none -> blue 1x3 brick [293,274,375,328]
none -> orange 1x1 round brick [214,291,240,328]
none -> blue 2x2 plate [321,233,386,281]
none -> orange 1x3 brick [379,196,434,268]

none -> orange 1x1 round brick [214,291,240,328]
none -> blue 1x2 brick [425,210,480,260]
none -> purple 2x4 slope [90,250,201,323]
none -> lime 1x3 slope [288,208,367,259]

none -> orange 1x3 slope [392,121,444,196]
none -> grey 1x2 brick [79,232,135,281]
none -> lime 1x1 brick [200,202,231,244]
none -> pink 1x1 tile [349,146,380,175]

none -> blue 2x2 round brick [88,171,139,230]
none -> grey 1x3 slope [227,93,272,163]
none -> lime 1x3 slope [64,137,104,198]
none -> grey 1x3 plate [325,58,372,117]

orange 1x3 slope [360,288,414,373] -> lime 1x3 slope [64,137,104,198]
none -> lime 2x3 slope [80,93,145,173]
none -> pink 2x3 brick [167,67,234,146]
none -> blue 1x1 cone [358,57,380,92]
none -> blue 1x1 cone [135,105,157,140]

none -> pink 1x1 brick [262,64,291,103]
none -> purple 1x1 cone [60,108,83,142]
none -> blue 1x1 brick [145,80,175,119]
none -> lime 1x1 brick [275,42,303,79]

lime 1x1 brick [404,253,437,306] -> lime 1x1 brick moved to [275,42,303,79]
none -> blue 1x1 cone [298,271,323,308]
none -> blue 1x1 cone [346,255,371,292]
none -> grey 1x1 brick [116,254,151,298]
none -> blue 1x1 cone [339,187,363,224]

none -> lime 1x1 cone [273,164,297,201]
····················
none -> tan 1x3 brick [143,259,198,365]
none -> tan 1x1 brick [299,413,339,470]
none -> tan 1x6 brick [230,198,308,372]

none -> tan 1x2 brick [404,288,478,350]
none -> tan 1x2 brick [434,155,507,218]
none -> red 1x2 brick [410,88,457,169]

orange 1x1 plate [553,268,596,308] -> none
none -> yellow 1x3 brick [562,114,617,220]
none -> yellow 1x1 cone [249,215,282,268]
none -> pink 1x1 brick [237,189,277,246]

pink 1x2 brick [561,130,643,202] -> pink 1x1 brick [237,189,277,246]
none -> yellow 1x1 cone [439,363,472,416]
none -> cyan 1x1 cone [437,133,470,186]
····················
- Aim of the exercise: Each line of the listing that contains the word "purple" must be copied.

- Solution to the problem:
none -> purple 2x4 slope [90,250,201,323]
none -> purple 1x1 cone [60,108,83,142]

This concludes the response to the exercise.